Segment Open
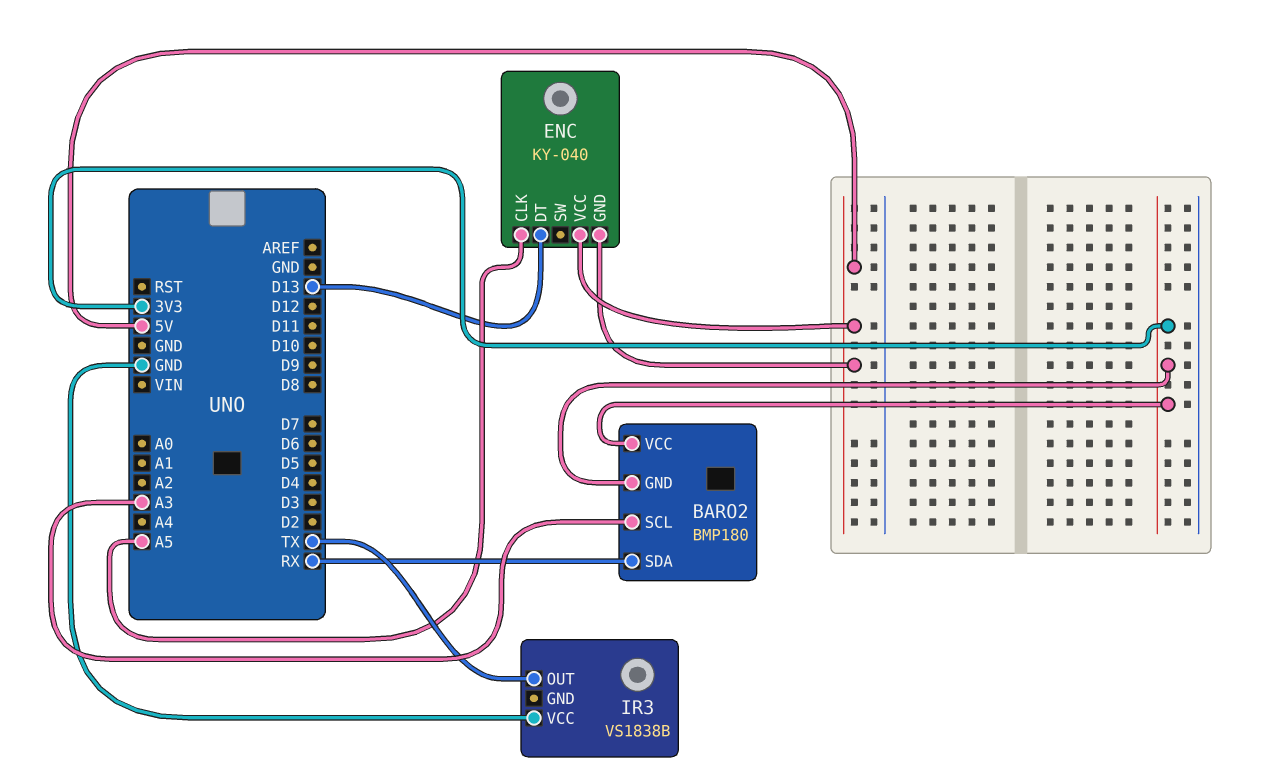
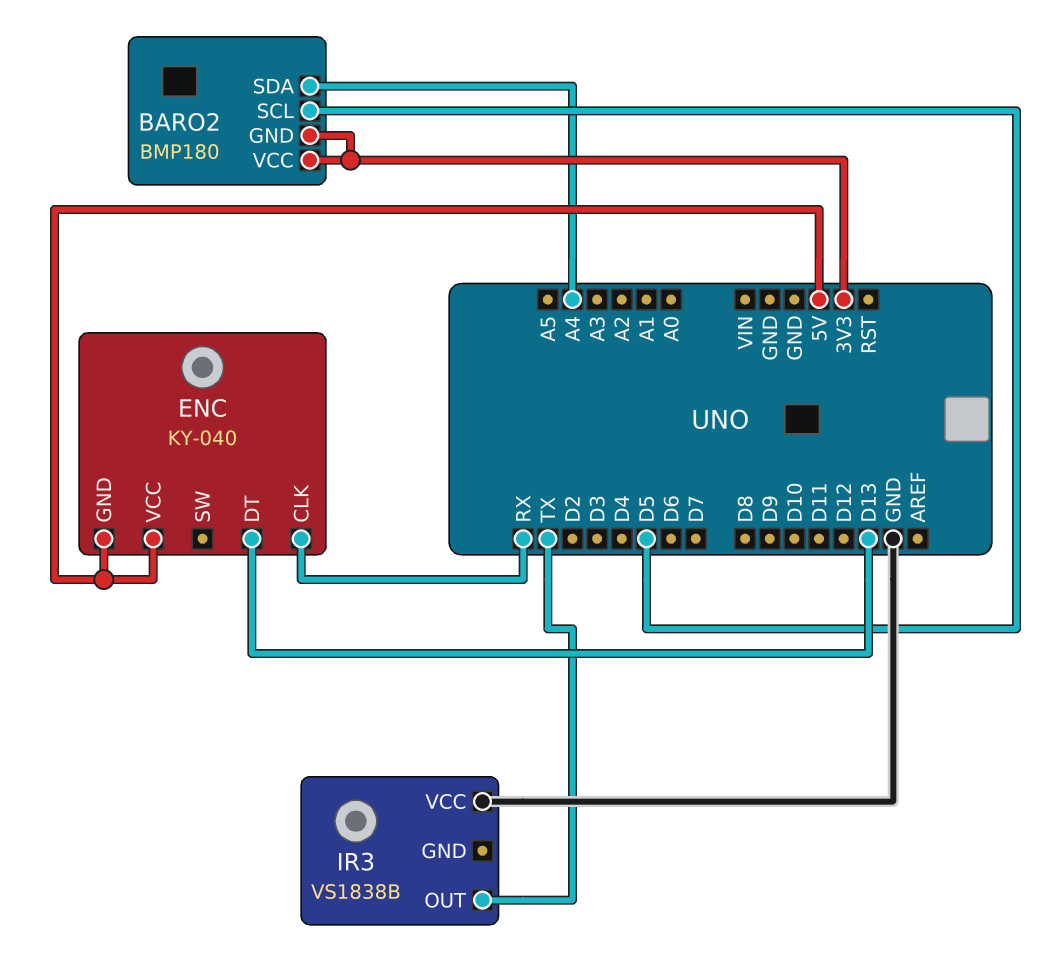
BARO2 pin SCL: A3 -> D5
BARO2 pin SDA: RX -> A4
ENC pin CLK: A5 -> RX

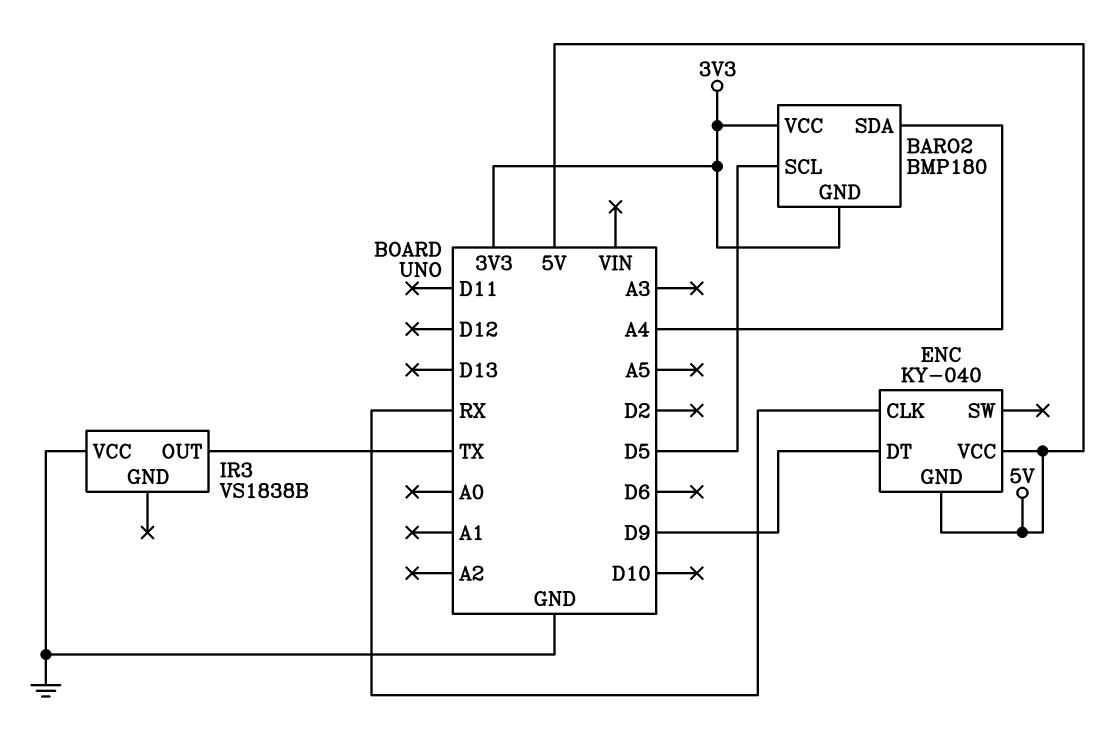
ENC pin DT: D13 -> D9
Segment Closed
Segment Open
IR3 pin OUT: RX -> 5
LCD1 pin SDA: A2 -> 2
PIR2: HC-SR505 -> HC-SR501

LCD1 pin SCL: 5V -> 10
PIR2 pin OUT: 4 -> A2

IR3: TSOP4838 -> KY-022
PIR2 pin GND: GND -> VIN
Segment Closed
▶ [Try it] From the records above, repeat exactly the lines from the one with "IR3 pin OUT: RX -> 5" through the one with "PIR2 pin GND: GND -> VIN", both included.

▶ [Solution to the exercise]
IR3 pin OUT: RX -> 5
LCD1 pin SDA: A2 -> 2
PIR2: HC-SR505 -> HC-SR501

LCD1 pin SCL: 5V -> 10
PIR2 pin OUT: 4 -> A2

IR3: TSOP4838 -> KY-022
PIR2 pin GND: GND -> VIN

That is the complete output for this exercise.